Before-and-after object lists
───
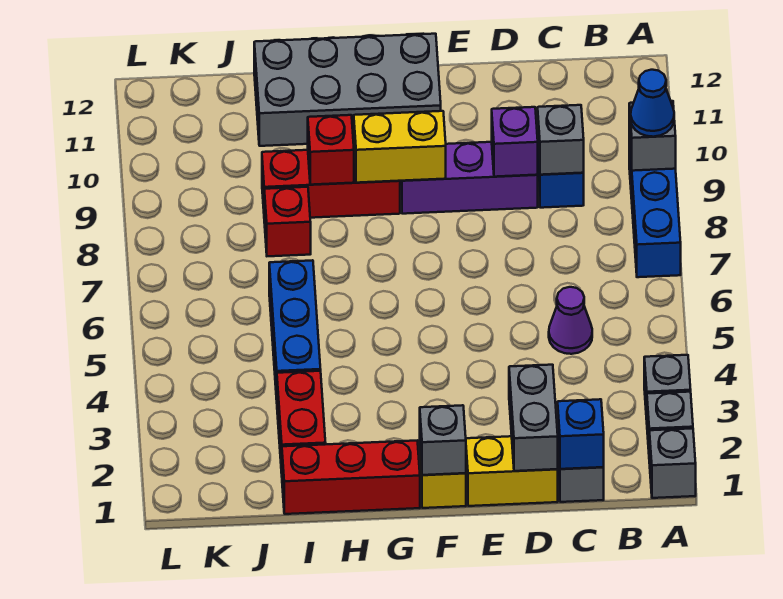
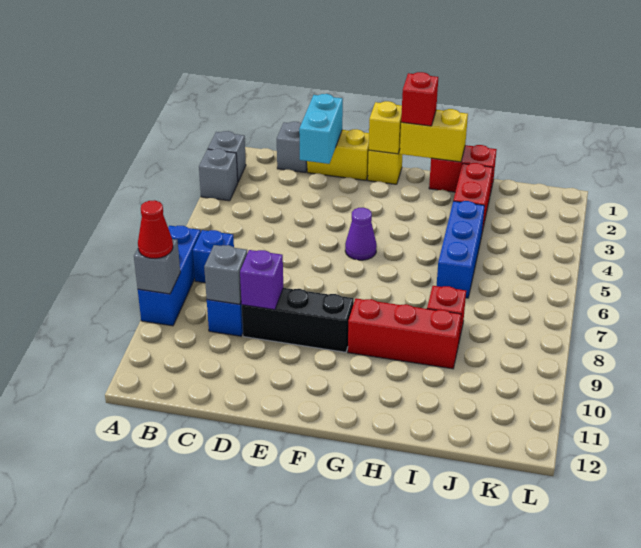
grey brick A1 level 1 -> none
blue cone A9 level 3 -> red cone A9 level 3
blue brick C1 level 2 -> blue brick B7 level 1
purple cone C5 level 1 -> purple cone F5 level 1
grey brick D1:D2 level 2 -> cyan brick D1:D2 level 2
purple brick D9:F9 level 1 -> black brick D9:F9 level 1
grey brick F1 level 2 -> yellow brick F1 level 2
yellow brick F9:G9 level 2 -> yellow brick G1:H1 level 2
grey brick F11:I12 level 1 -> none
red brick G1:I1 level 1 -> red brick H1:I1 level 1
red brick H9 level 2 -> red brick G1 level 3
───
▸ **Brief**
Reproduce exactly the lines from the one with "grey brick F1 level" through the last line of the entries, keeping both of those lines and nothing else.

▸ **Completed exercise**
grey brick F1 level 2 -> yellow brick F1 level 2
yellow brick F9:G9 level 2 -> yellow brick G1:H1 level 2
grey brick F11:I12 level 1 -> none
red brick G1:I1 level 1 -> red brick H1:I1 level 1
red brick H9 level 2 -> red brick G1 level 3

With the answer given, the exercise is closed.